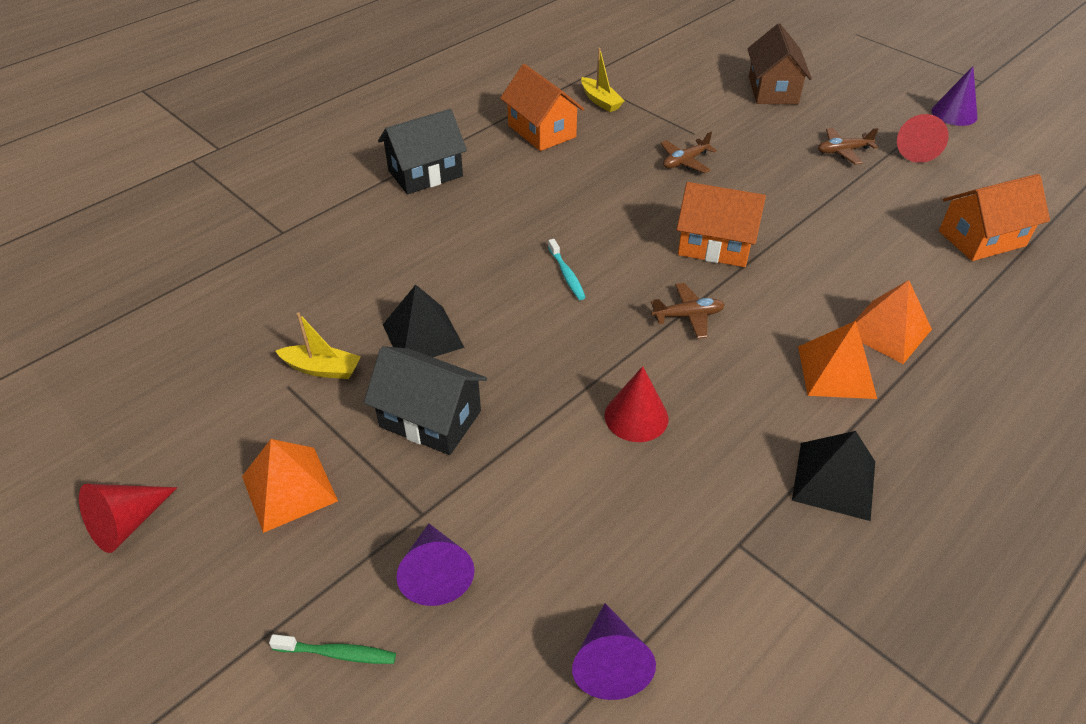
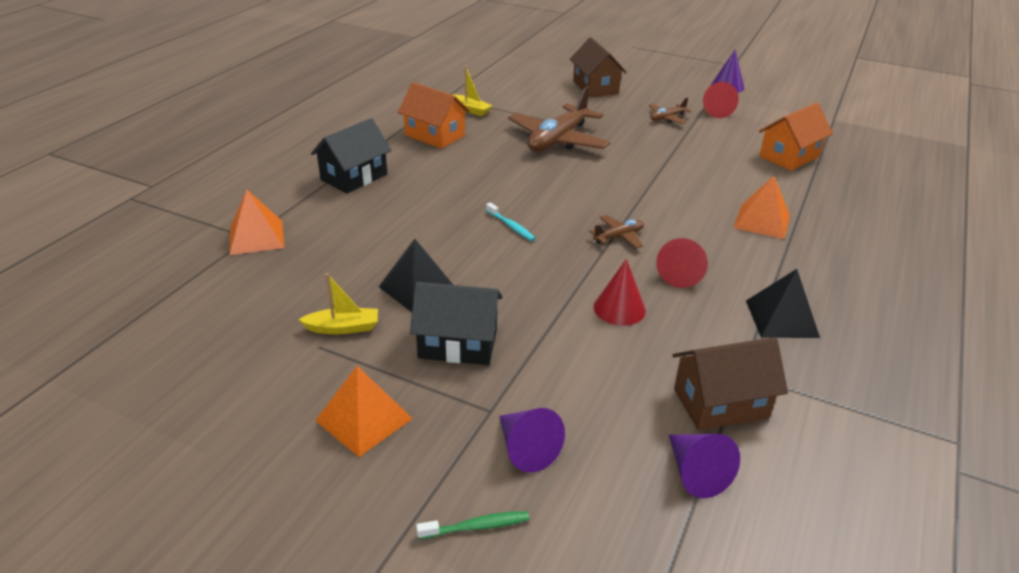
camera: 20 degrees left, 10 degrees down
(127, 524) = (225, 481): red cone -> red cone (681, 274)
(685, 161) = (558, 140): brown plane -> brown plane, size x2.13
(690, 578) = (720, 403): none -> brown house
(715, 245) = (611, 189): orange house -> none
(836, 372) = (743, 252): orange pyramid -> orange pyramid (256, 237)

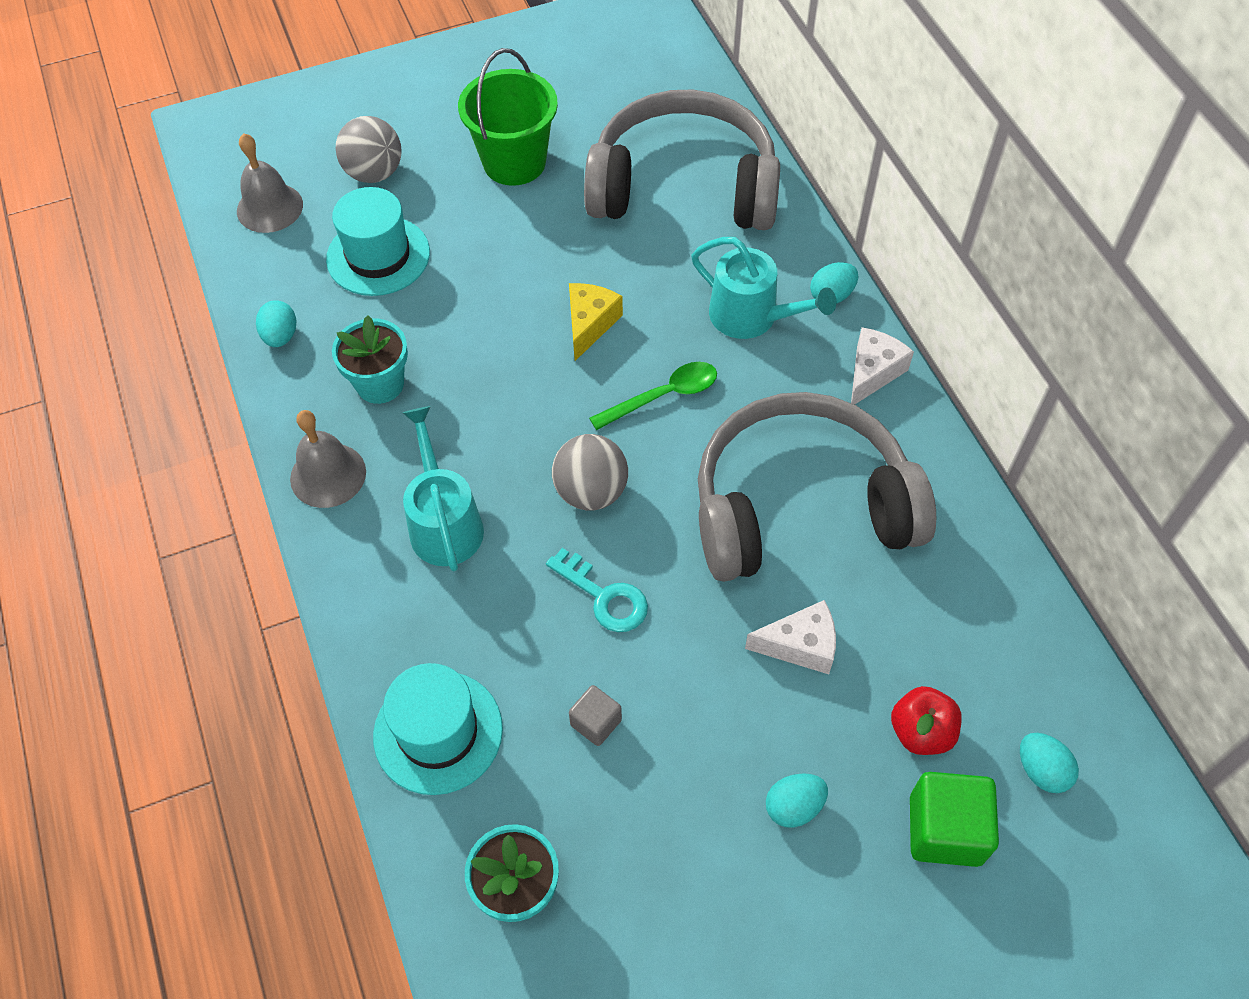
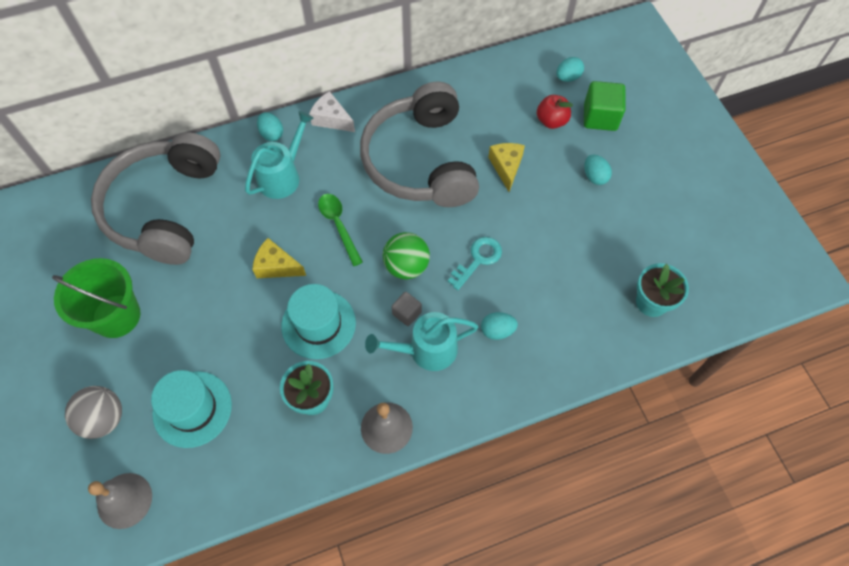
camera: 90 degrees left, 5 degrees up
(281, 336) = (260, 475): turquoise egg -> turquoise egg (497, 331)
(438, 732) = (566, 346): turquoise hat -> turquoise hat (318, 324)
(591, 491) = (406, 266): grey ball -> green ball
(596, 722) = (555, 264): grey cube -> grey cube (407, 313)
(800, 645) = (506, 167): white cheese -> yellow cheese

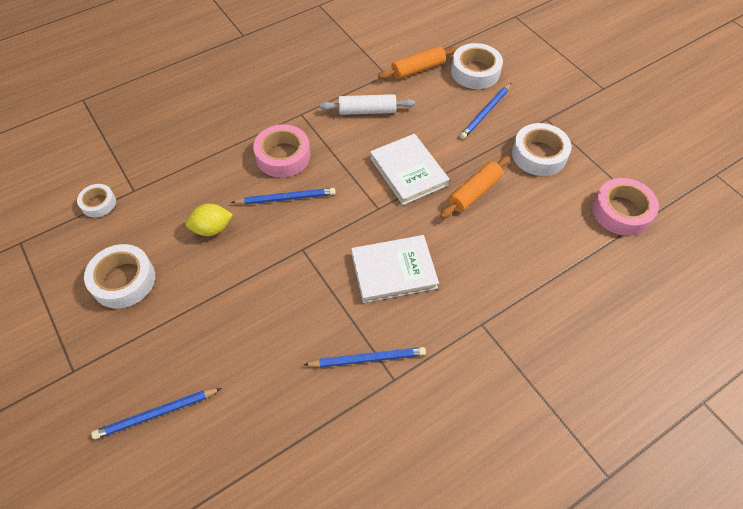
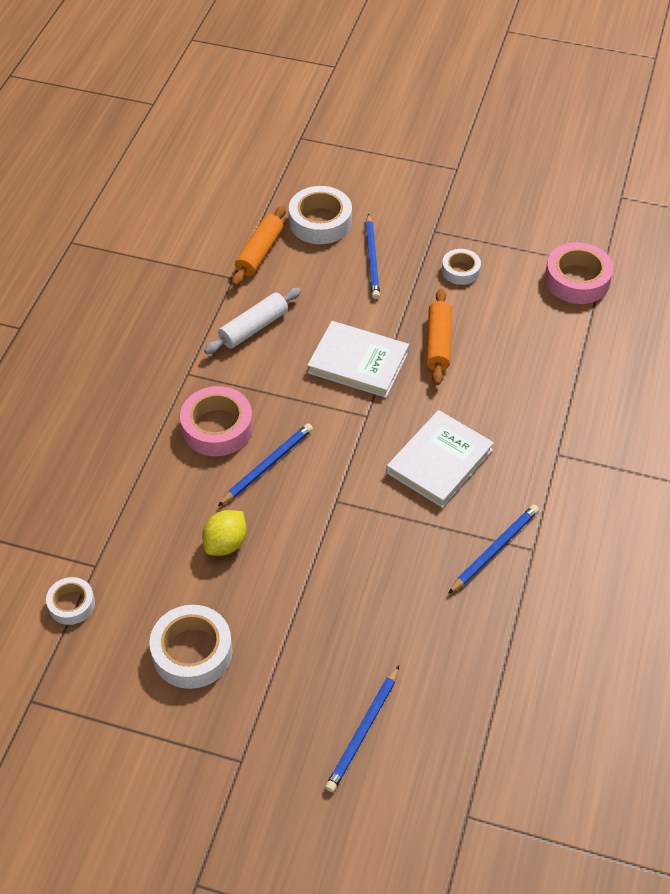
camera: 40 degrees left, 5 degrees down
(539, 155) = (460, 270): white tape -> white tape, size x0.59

| The problem |
Please retype exactly the lines from the one containing "(690, 578) = (720, 403): none -> brown house" to the last line of the records above, both included, without any pictures.

| The completed task |
(690, 578) = (720, 403): none -> brown house
(715, 245) = (611, 189): orange house -> none
(836, 372) = (743, 252): orange pyramid -> orange pyramid (256, 237)

camera: 90 degrees left, 5 degrees up
(281, 336) = (260, 475): turquoise egg -> turquoise egg (497, 331)
(438, 732) = (566, 346): turquoise hat -> turquoise hat (318, 324)
(591, 491) = (406, 266): grey ball -> green ball
(596, 722) = (555, 264): grey cube -> grey cube (407, 313)
(800, 645) = (506, 167): white cheese -> yellow cheese

camera: 40 degrees left, 5 degrees down
(539, 155) = (460, 270): white tape -> white tape, size x0.59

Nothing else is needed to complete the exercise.